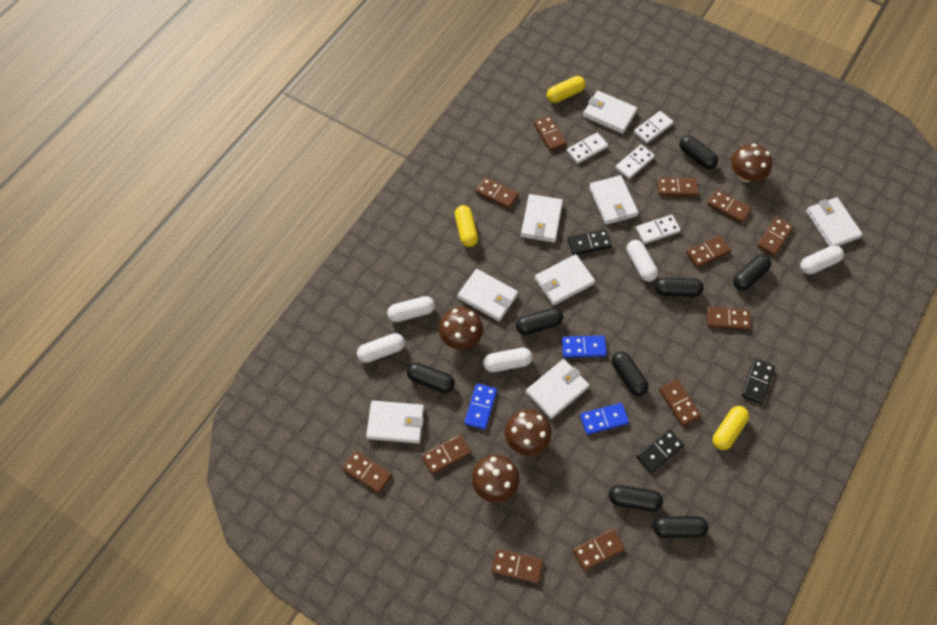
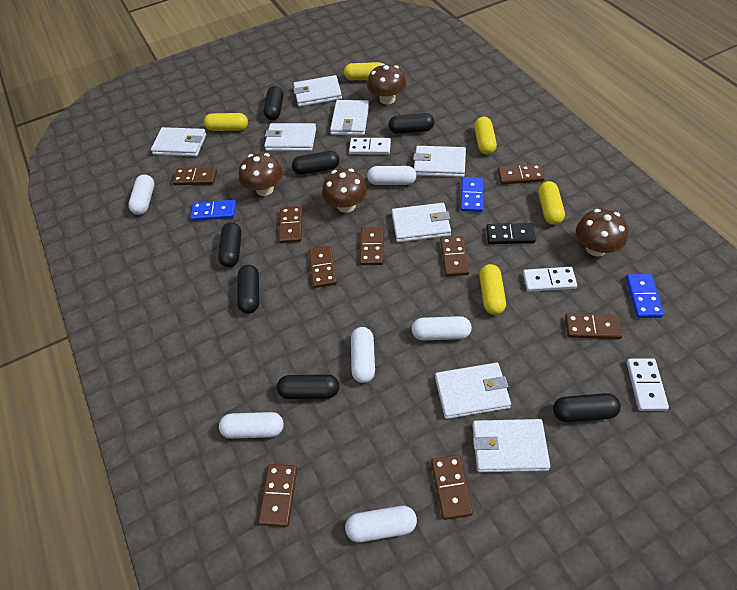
black capsule: 8 -> 7
black domino: 3 -> 1
brown domino: 12 -> 9
white capsule: 5 -> 6
white domino: 4 -> 3
yellow capsule: 3 -> 5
•••••
All lines from the one with "black domino: 3 -> 1" through the final line of the listing above are to be restated word for word; the lines before it are left out.

= Written solution =
black domino: 3 -> 1
brown domino: 12 -> 9
white capsule: 5 -> 6
white domino: 4 -> 3
yellow capsule: 3 -> 5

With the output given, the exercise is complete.